Given material:

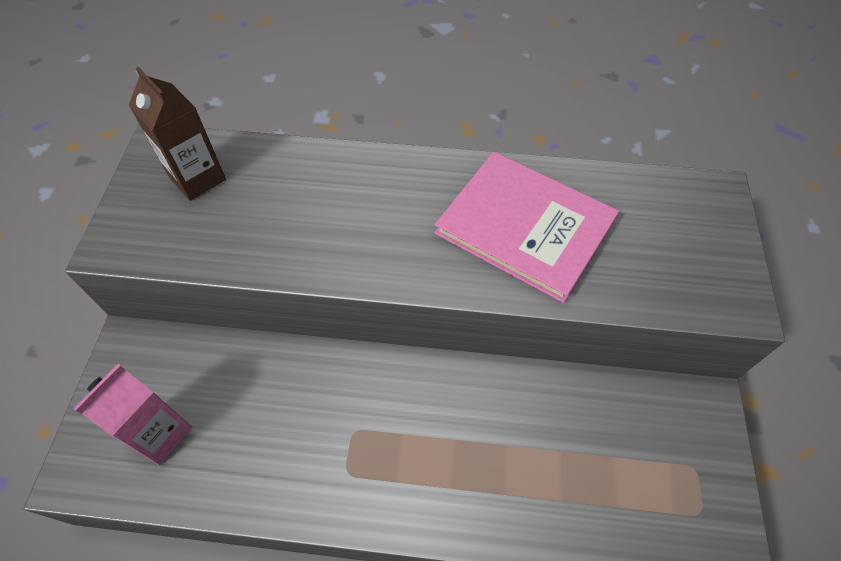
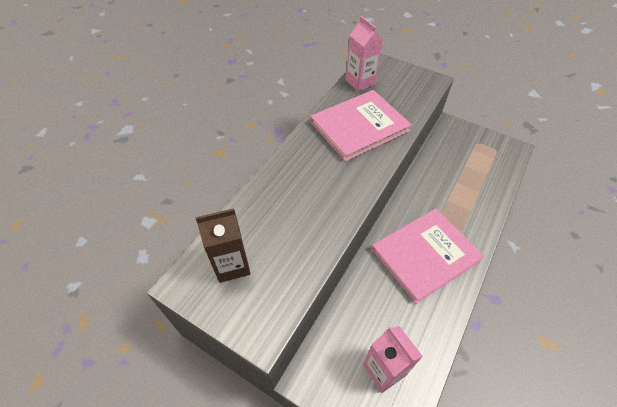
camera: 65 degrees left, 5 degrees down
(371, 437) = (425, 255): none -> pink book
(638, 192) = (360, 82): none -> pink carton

About this task:
The whole listing must come back verbatim, with no pictures included.

Answer space:
camera: 65 degrees left, 5 degrees down
(371, 437) = (425, 255): none -> pink book
(638, 192) = (360, 82): none -> pink carton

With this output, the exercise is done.